:: EXERCISE ::
Could you reproduce the material below line for line, keeping every word, number, and bracket unchanged?

:: RECORDS PROVIDED ::
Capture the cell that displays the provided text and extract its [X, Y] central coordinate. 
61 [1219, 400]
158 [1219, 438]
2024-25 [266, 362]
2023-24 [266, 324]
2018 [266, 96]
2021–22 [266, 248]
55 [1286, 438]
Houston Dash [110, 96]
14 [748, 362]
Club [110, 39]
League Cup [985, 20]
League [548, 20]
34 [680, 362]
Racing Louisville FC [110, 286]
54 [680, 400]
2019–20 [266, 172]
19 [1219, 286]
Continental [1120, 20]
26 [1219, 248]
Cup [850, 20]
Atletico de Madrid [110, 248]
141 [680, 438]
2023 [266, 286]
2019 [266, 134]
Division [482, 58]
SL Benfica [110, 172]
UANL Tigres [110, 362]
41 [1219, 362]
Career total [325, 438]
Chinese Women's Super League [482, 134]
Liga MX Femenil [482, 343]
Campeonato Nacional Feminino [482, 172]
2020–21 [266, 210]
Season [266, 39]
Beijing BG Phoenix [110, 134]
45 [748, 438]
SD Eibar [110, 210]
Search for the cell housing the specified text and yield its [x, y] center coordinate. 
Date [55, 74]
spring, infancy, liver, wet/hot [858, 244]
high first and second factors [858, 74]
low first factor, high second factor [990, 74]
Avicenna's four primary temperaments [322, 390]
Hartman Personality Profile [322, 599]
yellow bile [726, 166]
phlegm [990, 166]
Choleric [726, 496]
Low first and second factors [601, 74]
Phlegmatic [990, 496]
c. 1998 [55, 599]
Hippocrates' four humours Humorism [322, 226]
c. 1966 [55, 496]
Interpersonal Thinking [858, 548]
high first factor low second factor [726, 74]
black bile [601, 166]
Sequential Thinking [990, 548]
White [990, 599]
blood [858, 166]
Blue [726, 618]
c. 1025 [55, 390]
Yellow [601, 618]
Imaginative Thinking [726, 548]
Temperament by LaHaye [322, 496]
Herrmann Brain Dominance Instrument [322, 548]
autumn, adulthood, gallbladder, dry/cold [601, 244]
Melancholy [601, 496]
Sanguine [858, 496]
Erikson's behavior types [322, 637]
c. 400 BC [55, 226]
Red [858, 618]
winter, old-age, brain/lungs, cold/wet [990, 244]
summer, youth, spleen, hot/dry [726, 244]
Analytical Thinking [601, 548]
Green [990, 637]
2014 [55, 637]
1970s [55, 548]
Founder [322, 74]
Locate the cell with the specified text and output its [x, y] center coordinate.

:: SOLUTION FOR THIS PROBLEM ::
Capture the cell that displays the provided text and extract its [X, Y] central coordinate. 
61 [1219, 400]
158 [1219, 438]
2024-25 [266, 362]
2023-24 [266, 324]
2018 [266, 96]
2021–22 [266, 248]
55 [1286, 438]
Houston Dash [110, 96]
14 [748, 362]
Club [110, 39]
League Cup [985, 20]
League [548, 20]
34 [680, 362]
Racing Louisville FC [110, 286]
54 [680, 400]
2019–20 [266, 172]
19 [1219, 286]
Continental [1120, 20]
26 [1219, 248]
Cup [850, 20]
Atletico de Madrid [110, 248]
141 [680, 438]
2023 [266, 286]
2019 [266, 134]
Division [482, 58]
SL Benfica [110, 172]
UANL Tigres [110, 362]
41 [1219, 362]
Career total [325, 438]
Chinese Women's Super League [482, 134]
Liga MX Femenil [482, 343]
Campeonato Nacional Feminino [482, 172]
2020–21 [266, 210]
Season [266, 39]
Beijing BG Phoenix [110, 134]
45 [748, 438]
SD Eibar [110, 210]
Search for the cell housing the specified text and yield its [x, y] center coordinate. 
Date [55, 74]
spring, infancy, liver, wet/hot [858, 244]
high first and second factors [858, 74]
low first factor, high second factor [990, 74]
Avicenna's four primary temperaments [322, 390]
Hartman Personality Profile [322, 599]
yellow bile [726, 166]
phlegm [990, 166]
Choleric [726, 496]
Low first and second factors [601, 74]
Phlegmatic [990, 496]
c. 1998 [55, 599]
Hippocrates' four humours Humorism [322, 226]
c. 1966 [55, 496]
Interpersonal Thinking [858, 548]
high first factor low second factor [726, 74]
black bile [601, 166]
Sequential Thinking [990, 548]
White [990, 599]
blood [858, 166]
Blue [726, 618]
c. 1025 [55, 390]
Yellow [601, 618]
Imaginative Thinking [726, 548]
Temperament by LaHaye [322, 496]
Herrmann Brain Dominance Instrument [322, 548]
autumn, adulthood, gallbladder, dry/cold [601, 244]
Melancholy [601, 496]
Sanguine [858, 496]
Erikson's behavior types [322, 637]
c. 400 BC [55, 226]
Red [858, 618]
winter, old-age, brain/lungs, cold/wet [990, 244]
summer, youth, spleen, hot/dry [726, 244]
Analytical Thinking [601, 548]
Green [990, 637]
2014 [55, 637]
1970s [55, 548]
Founder [322, 74]
Locate the cell with the specified text and output its [x, y] center coordinate.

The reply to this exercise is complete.